**The task:** Exactly reproduce all the records, keeping pictures out of the copy.

+ + + + +

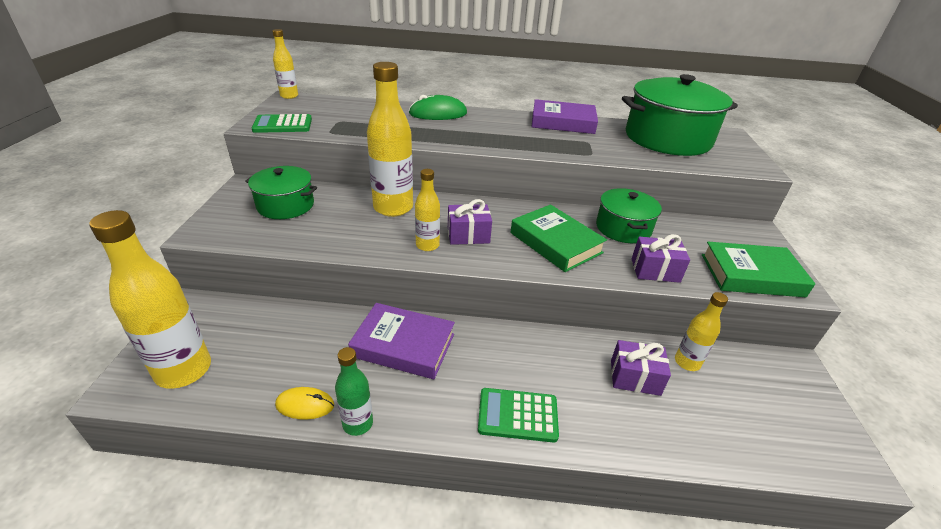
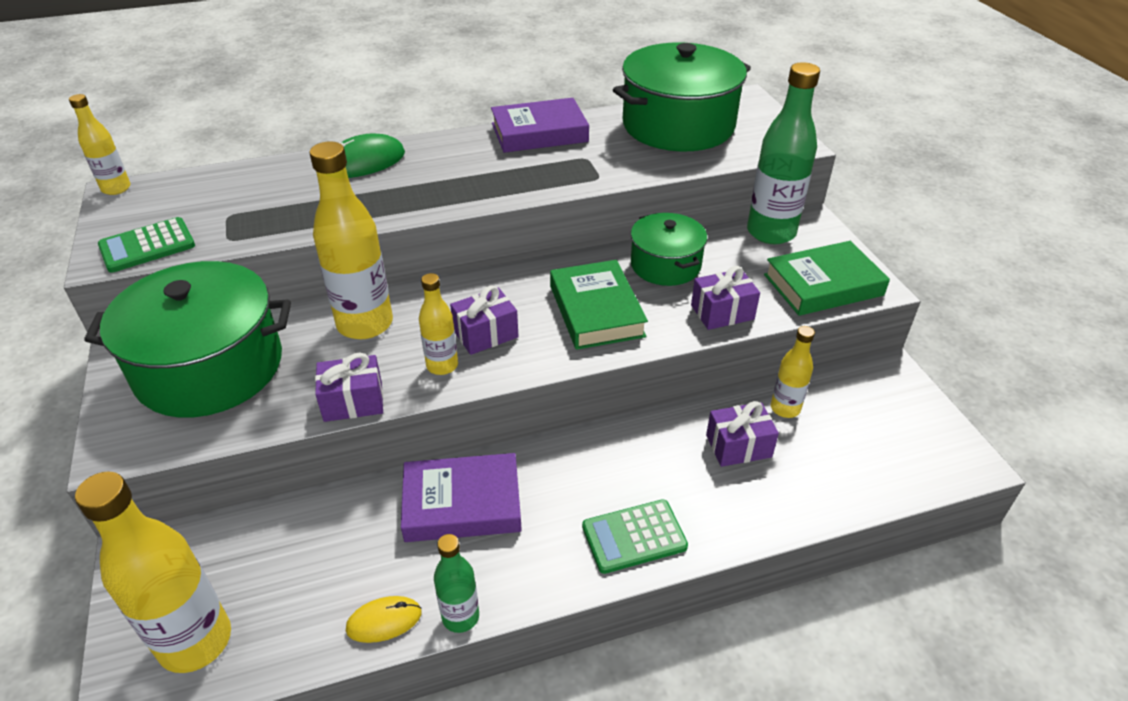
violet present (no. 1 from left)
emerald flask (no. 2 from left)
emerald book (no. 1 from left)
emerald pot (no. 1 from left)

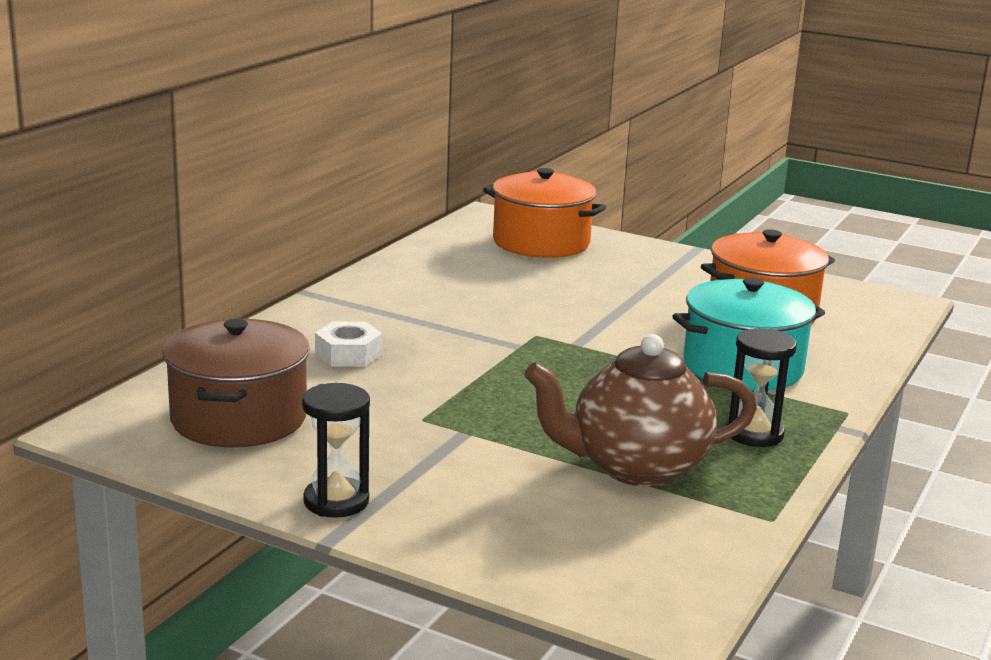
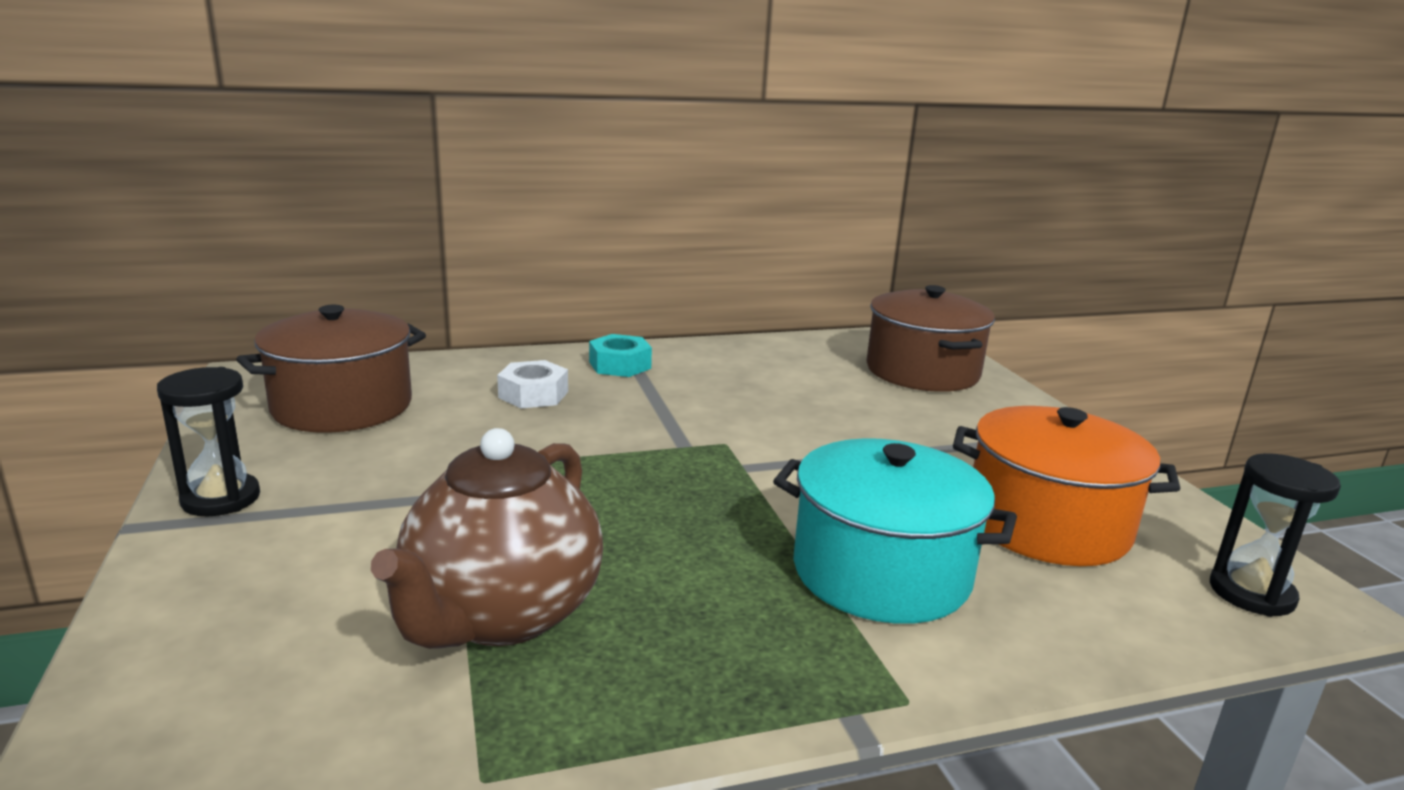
teal nut
ebony sand timer (no. 2 from left)
dark brown pot (no. 2 from left)
dark brown china teapot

+ + + + +

**Answer box:**
violet present (no. 1 from left)
emerald flask (no. 2 from left)
emerald book (no. 1 from left)
emerald pot (no. 1 from left)

teal nut
ebony sand timer (no. 2 from left)
dark brown pot (no. 2 from left)
dark brown china teapot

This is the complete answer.